THE TASK
Every line below needs to be reproduced exactly.

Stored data
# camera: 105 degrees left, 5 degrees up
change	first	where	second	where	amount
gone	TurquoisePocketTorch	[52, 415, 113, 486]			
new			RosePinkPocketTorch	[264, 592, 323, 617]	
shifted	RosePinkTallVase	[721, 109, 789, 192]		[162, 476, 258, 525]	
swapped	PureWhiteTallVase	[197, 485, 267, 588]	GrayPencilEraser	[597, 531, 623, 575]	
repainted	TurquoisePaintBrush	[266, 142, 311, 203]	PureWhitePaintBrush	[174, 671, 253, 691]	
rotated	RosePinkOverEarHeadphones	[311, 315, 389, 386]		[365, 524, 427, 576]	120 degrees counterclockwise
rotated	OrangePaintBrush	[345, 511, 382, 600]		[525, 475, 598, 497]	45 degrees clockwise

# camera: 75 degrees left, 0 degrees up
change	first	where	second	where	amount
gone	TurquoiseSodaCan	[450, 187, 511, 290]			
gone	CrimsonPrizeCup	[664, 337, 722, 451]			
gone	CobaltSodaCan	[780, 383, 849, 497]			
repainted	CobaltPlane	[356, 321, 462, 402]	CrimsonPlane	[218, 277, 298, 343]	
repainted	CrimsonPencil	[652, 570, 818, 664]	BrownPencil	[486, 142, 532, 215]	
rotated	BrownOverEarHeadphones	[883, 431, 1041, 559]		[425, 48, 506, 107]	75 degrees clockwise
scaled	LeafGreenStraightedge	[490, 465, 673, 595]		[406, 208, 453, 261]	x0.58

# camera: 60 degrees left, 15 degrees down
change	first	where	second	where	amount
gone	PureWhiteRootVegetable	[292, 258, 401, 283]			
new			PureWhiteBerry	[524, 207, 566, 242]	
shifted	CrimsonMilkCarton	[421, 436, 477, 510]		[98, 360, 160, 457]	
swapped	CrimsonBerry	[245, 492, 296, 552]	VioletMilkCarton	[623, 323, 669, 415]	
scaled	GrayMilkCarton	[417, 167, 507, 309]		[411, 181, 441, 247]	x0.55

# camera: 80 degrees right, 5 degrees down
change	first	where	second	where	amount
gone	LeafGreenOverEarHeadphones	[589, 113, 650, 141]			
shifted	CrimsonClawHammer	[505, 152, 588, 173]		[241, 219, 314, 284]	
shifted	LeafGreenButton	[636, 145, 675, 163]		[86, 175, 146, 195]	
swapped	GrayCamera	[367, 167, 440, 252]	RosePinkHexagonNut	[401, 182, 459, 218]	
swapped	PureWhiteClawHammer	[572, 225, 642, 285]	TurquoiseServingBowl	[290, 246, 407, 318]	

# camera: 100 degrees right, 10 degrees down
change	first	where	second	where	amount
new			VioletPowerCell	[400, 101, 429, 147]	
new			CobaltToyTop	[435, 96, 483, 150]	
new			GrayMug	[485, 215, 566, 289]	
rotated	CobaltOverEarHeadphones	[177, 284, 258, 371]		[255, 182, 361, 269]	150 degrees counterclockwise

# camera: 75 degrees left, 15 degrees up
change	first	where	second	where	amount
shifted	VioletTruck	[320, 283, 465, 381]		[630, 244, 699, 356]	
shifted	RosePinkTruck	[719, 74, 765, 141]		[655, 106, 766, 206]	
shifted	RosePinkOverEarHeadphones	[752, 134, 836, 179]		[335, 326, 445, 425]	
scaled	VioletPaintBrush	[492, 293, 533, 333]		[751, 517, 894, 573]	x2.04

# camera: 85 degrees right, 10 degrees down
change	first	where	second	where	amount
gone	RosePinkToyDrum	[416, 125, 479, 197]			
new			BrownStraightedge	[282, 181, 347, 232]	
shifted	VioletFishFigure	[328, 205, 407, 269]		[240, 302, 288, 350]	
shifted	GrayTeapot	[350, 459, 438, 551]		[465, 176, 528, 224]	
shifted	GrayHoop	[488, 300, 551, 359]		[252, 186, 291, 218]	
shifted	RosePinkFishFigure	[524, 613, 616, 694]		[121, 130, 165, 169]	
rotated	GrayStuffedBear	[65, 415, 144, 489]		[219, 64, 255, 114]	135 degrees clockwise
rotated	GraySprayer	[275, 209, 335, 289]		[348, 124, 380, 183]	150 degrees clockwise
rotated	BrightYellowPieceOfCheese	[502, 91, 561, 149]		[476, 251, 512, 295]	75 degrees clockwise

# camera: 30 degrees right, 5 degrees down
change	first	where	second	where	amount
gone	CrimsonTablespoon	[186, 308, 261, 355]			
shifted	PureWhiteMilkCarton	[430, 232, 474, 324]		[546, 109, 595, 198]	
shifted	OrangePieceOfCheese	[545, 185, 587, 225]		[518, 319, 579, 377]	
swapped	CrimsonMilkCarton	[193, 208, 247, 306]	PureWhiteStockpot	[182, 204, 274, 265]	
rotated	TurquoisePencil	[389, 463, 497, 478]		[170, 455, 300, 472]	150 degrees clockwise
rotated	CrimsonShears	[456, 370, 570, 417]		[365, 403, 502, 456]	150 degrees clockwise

RESPONSE TO THIS EXERCISE
# camera: 105 degrees left, 5 degrees up
change	first	where	second	where	amount
gone	TurquoisePocketTorch	[52, 415, 113, 486]			
new			RosePinkPocketTorch	[264, 592, 323, 617]	
shifted	RosePinkTallVase	[721, 109, 789, 192]		[162, 476, 258, 525]	
swapped	PureWhiteTallVase	[197, 485, 267, 588]	GrayPencilEraser	[597, 531, 623, 575]	
repainted	TurquoisePaintBrush	[266, 142, 311, 203]	PureWhitePaintBrush	[174, 671, 253, 691]	
rotated	RosePinkOverEarHeadphones	[311, 315, 389, 386]		[365, 524, 427, 576]	120 degrees counterclockwise
rotated	OrangePaintBrush	[345, 511, 382, 600]		[525, 475, 598, 497]	45 degrees clockwise

# camera: 75 degrees left, 0 degrees up
change	first	where	second	where	amount
gone	TurquoiseSodaCan	[450, 187, 511, 290]			
gone	CrimsonPrizeCup	[664, 337, 722, 451]			
gone	CobaltSodaCan	[780, 383, 849, 497]			
repainted	CobaltPlane	[356, 321, 462, 402]	CrimsonPlane	[218, 277, 298, 343]	
repainted	CrimsonPencil	[652, 570, 818, 664]	BrownPencil	[486, 142, 532, 215]	
rotated	BrownOverEarHeadphones	[883, 431, 1041, 559]		[425, 48, 506, 107]	75 degrees clockwise
scaled	LeafGreenStraightedge	[490, 465, 673, 595]		[406, 208, 453, 261]	x0.58

# camera: 60 degrees left, 15 degrees down
change	first	where	second	where	amount
gone	PureWhiteRootVegetable	[292, 258, 401, 283]			
new			PureWhiteBerry	[524, 207, 566, 242]	
shifted	CrimsonMilkCarton	[421, 436, 477, 510]		[98, 360, 160, 457]	
swapped	CrimsonBerry	[245, 492, 296, 552]	VioletMilkCarton	[623, 323, 669, 415]	
scaled	GrayMilkCarton	[417, 167, 507, 309]		[411, 181, 441, 247]	x0.55

# camera: 80 degrees right, 5 degrees down
change	first	where	second	where	amount
gone	LeafGreenOverEarHeadphones	[589, 113, 650, 141]			
shifted	CrimsonClawHammer	[505, 152, 588, 173]		[241, 219, 314, 284]	
shifted	LeafGreenButton	[636, 145, 675, 163]		[86, 175, 146, 195]	
swapped	GrayCamera	[367, 167, 440, 252]	RosePinkHexagonNut	[401, 182, 459, 218]	
swapped	PureWhiteClawHammer	[572, 225, 642, 285]	TurquoiseServingBowl	[290, 246, 407, 318]	

# camera: 100 degrees right, 10 degrees down
change	first	where	second	where	amount
new			VioletPowerCell	[400, 101, 429, 147]	
new			CobaltToyTop	[435, 96, 483, 150]	
new			GrayMug	[485, 215, 566, 289]	
rotated	CobaltOverEarHeadphones	[177, 284, 258, 371]		[255, 182, 361, 269]	150 degrees counterclockwise

# camera: 75 degrees left, 15 degrees up
change	first	where	second	where	amount
shifted	VioletTruck	[320, 283, 465, 381]		[630, 244, 699, 356]	
shifted	RosePinkTruck	[719, 74, 765, 141]		[655, 106, 766, 206]	
shifted	RosePinkOverEarHeadphones	[752, 134, 836, 179]		[335, 326, 445, 425]	
scaled	VioletPaintBrush	[492, 293, 533, 333]		[751, 517, 894, 573]	x2.04

# camera: 85 degrees right, 10 degrees down
change	first	where	second	where	amount
gone	RosePinkToyDrum	[416, 125, 479, 197]			
new			BrownStraightedge	[282, 181, 347, 232]	
shifted	VioletFishFigure	[328, 205, 407, 269]		[240, 302, 288, 350]	
shifted	GrayTeapot	[350, 459, 438, 551]		[465, 176, 528, 224]	
shifted	GrayHoop	[488, 300, 551, 359]		[252, 186, 291, 218]	
shifted	RosePinkFishFigure	[524, 613, 616, 694]		[121, 130, 165, 169]	
rotated	GrayStuffedBear	[65, 415, 144, 489]		[219, 64, 255, 114]	135 degrees clockwise
rotated	GraySprayer	[275, 209, 335, 289]		[348, 124, 380, 183]	150 degrees clockwise
rotated	BrightYellowPieceOfCheese	[502, 91, 561, 149]		[476, 251, 512, 295]	75 degrees clockwise

# camera: 30 degrees right, 5 degrees down
change	first	where	second	where	amount
gone	CrimsonTablespoon	[186, 308, 261, 355]			
shifted	PureWhiteMilkCarton	[430, 232, 474, 324]		[546, 109, 595, 198]	
shifted	OrangePieceOfCheese	[545, 185, 587, 225]		[518, 319, 579, 377]	
swapped	CrimsonMilkCarton	[193, 208, 247, 306]	PureWhiteStockpot	[182, 204, 274, 265]	
rotated	TurquoisePencil	[389, 463, 497, 478]		[170, 455, 300, 472]	150 degrees clockwise
rotated	CrimsonShears	[456, 370, 570, 417]		[365, 403, 502, 456]	150 degrees clockwise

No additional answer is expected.